▶ **Aim of the task**
Return the entries below in their exact form, leaving the pictures out.

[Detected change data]
= = = =

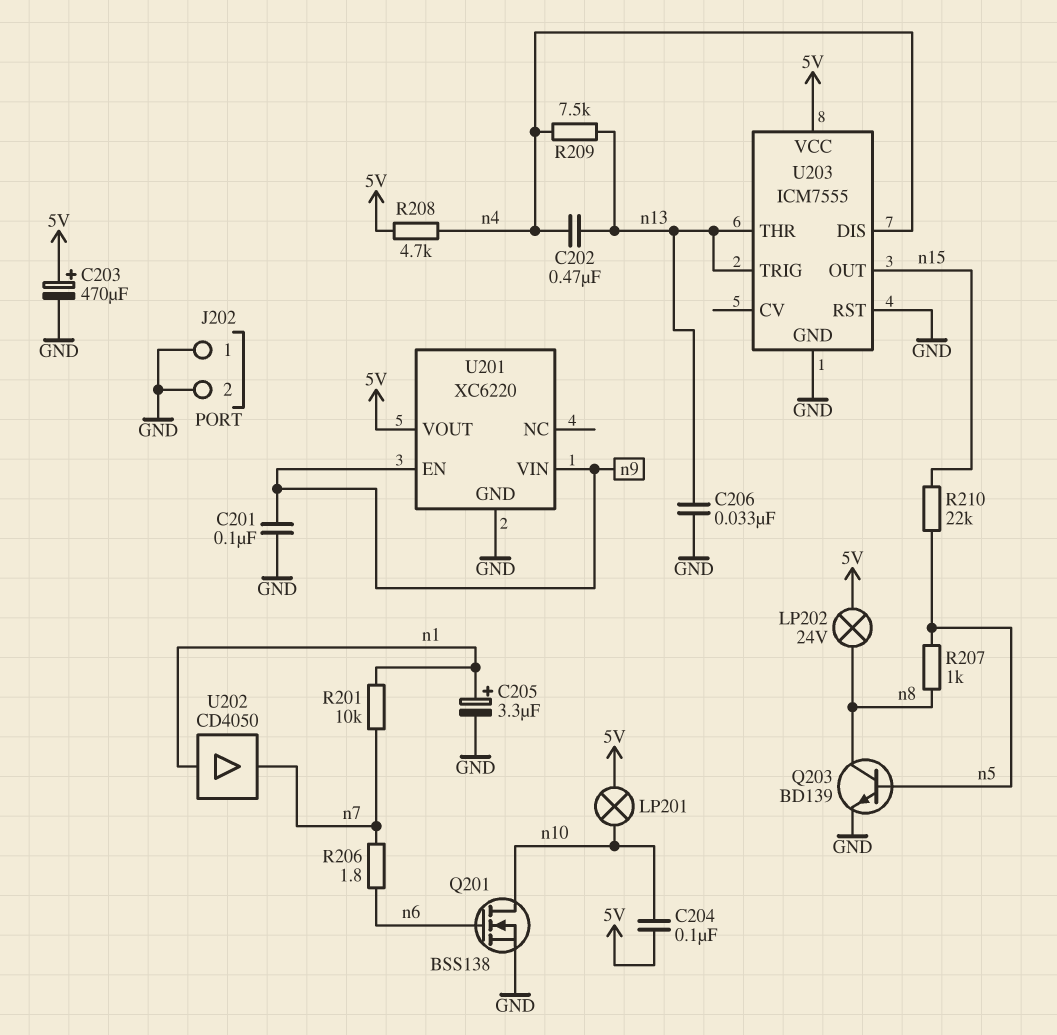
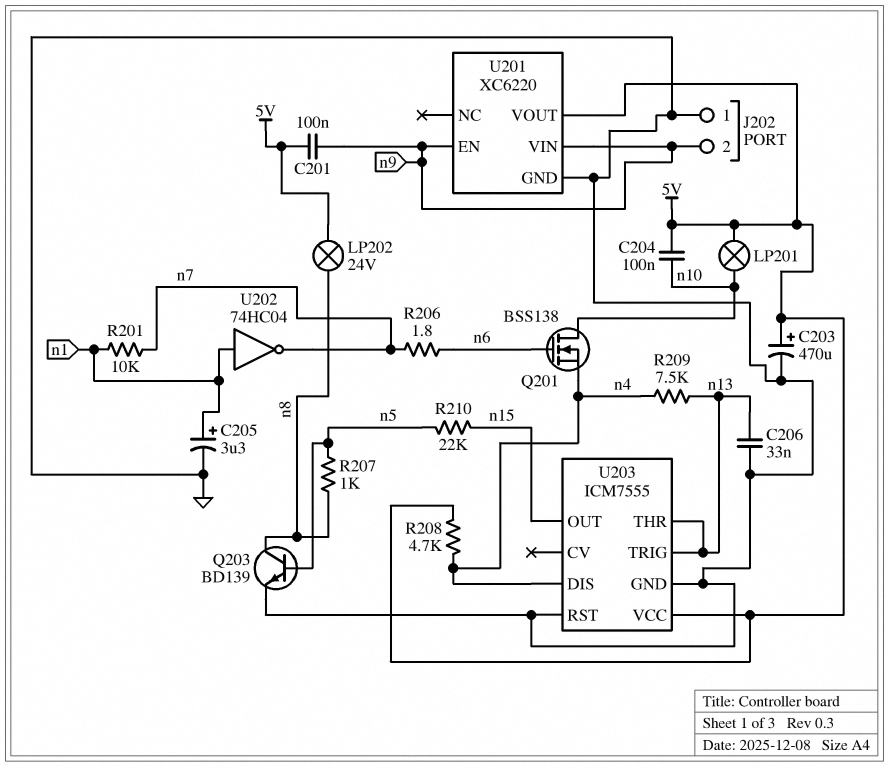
C201: 100nF (GND, n9) -> 100nF (5V, n9)
C202: 470nF (n4, n13) -> none
J202 pin 2: GND -> n9
Q201: NMOS BSS138 (G n6, D n10, S GND) -> NMOS BSS138 (G n6, D n10, S n4)
U202: buffer CD4050 (in n1, out n7) -> NOT 74HC04 (in n1, out n7)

= = = =

▶ **Answer box**
C201: 100nF (GND, n9) -> 100nF (5V, n9)
C202: 470nF (n4, n13) -> none
J202 pin 2: GND -> n9
Q201: NMOS BSS138 (G n6, D n10, S GND) -> NMOS BSS138 (G n6, D n10, S n4)
U202: buffer CD4050 (in n1, out n7) -> NOT 74HC04 (in n1, out n7)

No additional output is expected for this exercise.